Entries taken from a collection
*** Begin section ***

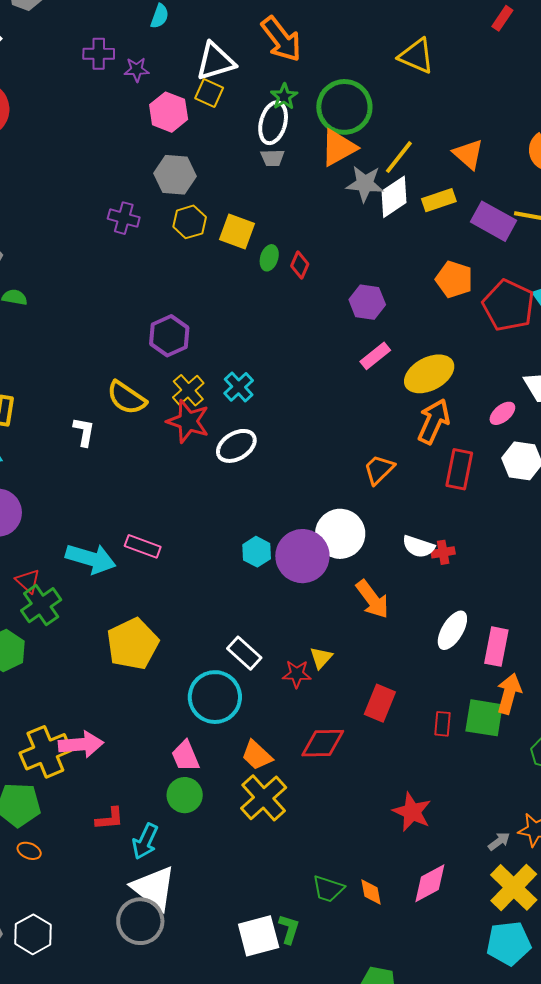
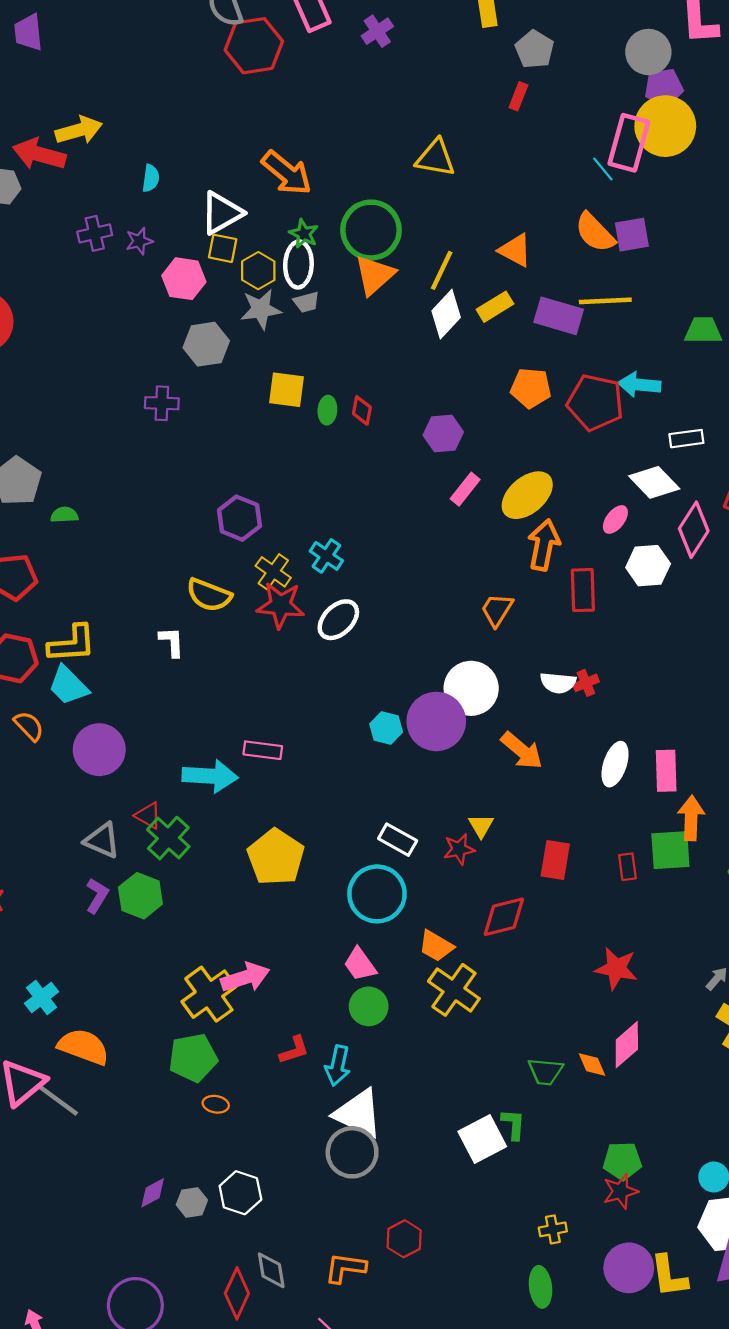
gray star: (365, 184) -> (261, 309), moved
yellow hexagon: (190, 222) -> (258, 271), moved
pink diamond: (430, 883) -> (627, 1045), moved

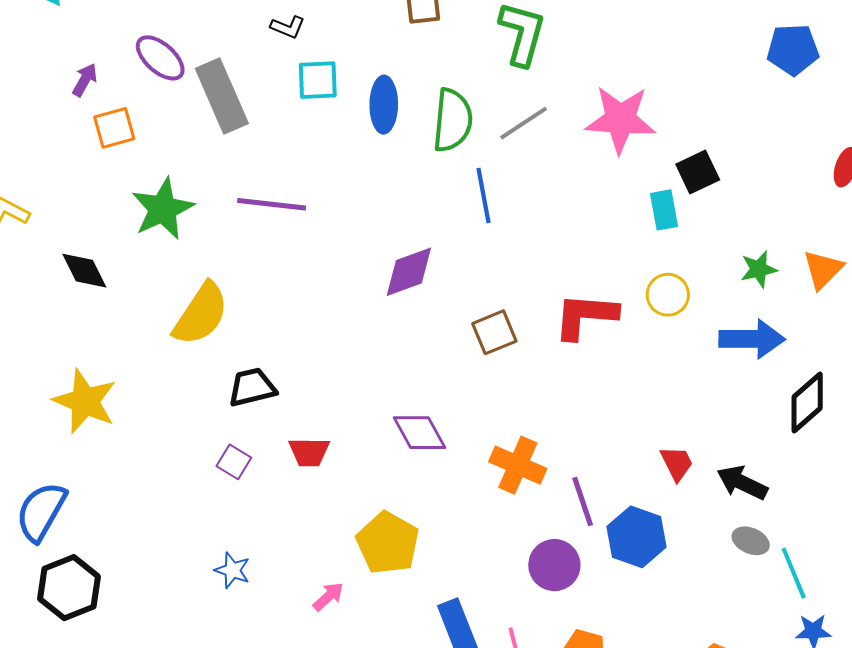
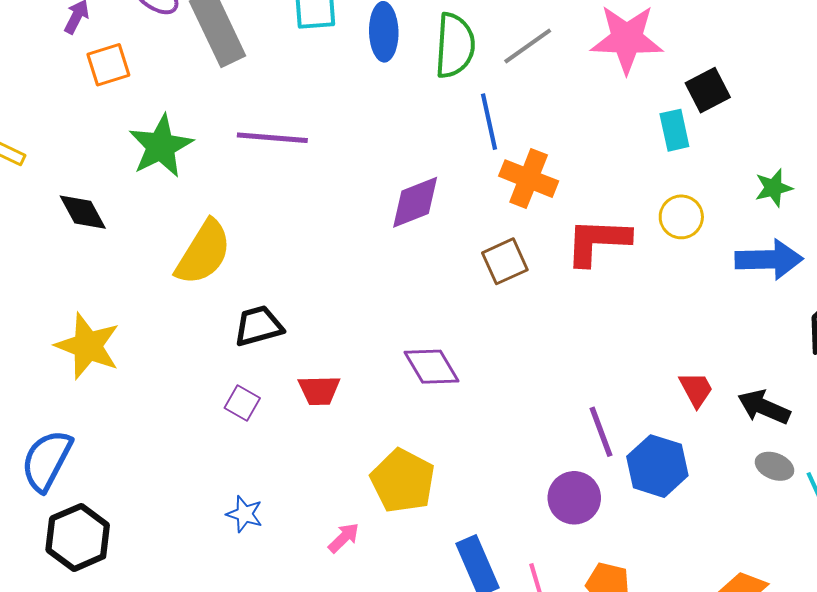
orange cross: (518, 465) -> (529, 179), moved

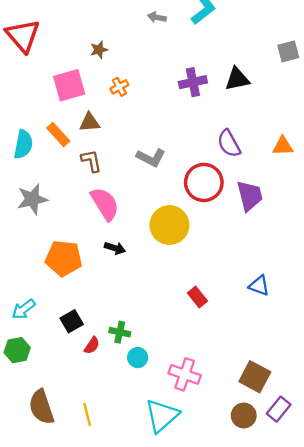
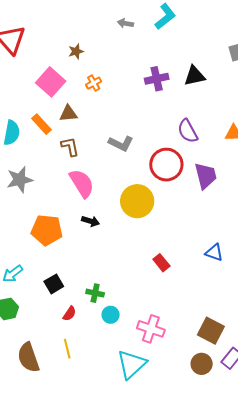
pink square: (69, 85) -> (51, 82), turned -32
red semicircle: (92, 345) -> (69, 314), moved
yellow line: (87, 414) -> (67, 349), moved

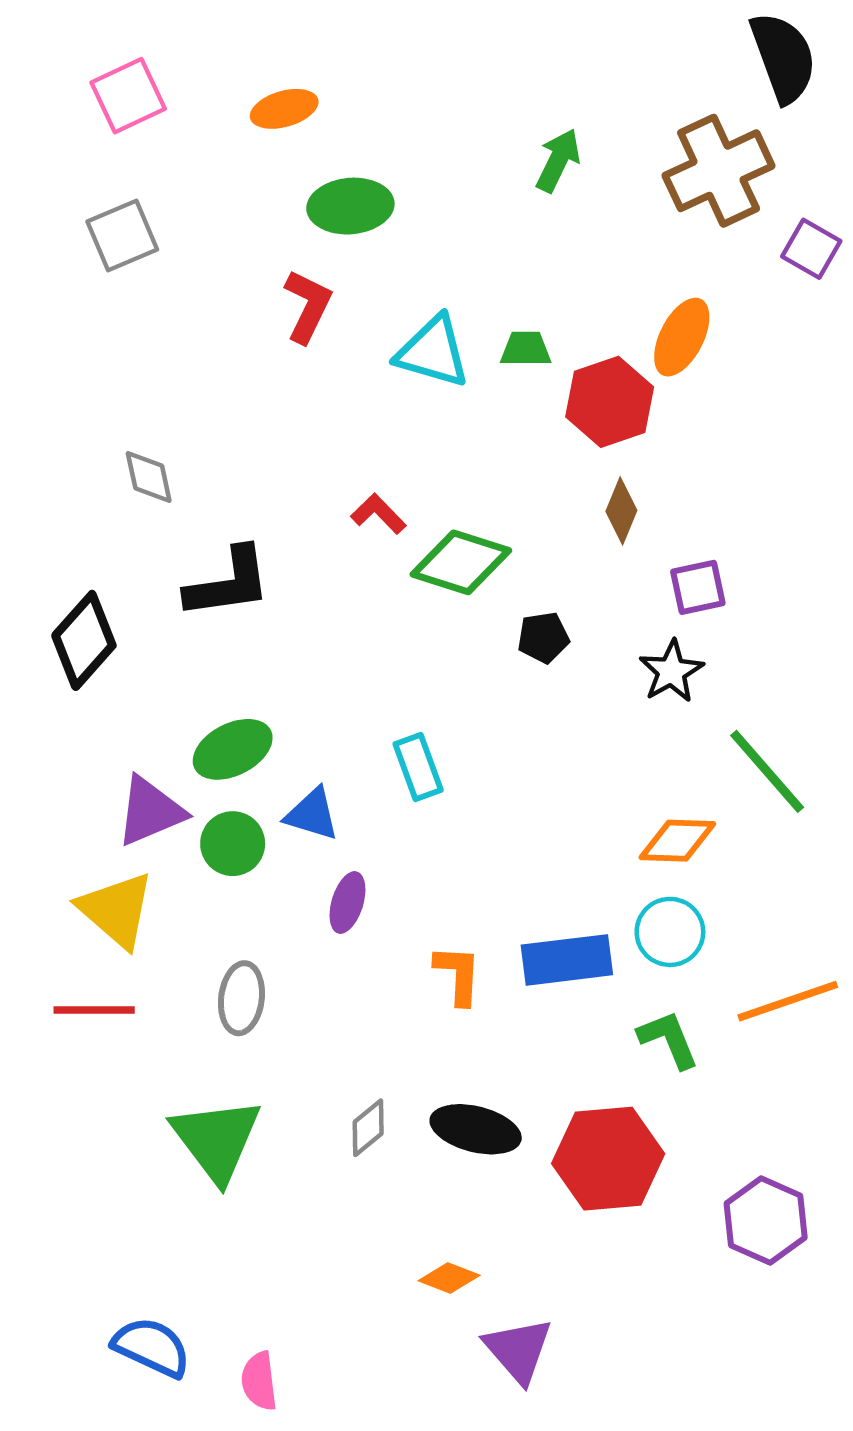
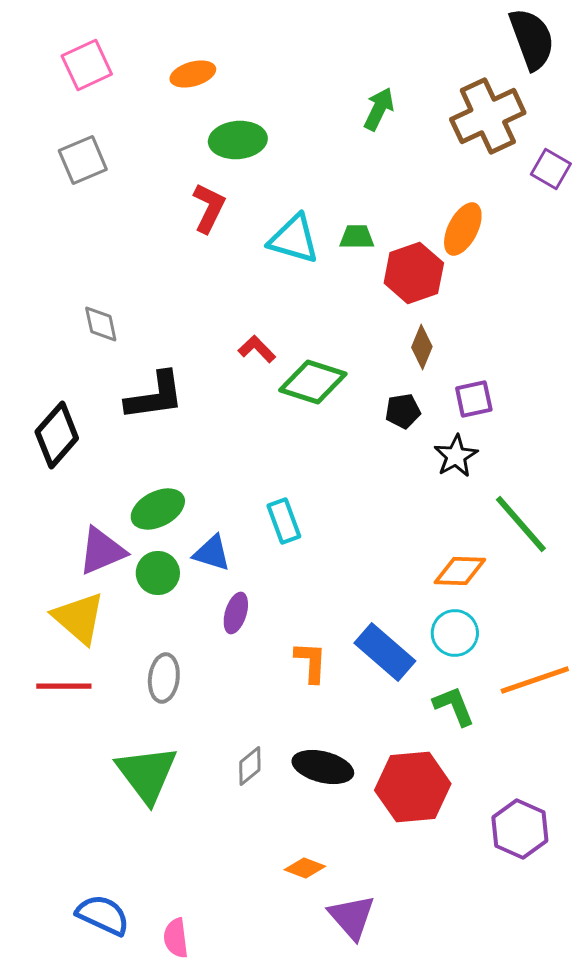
black pentagon: (543, 637) -> (403, 411), moved
blue rectangle: (567, 960) -> (385, 652), turned 48

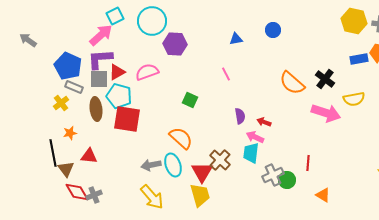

*** End section ***

## Problem statement
Would you count the lines in the entries that hold "moved" and reply with only the count?

## Answer
7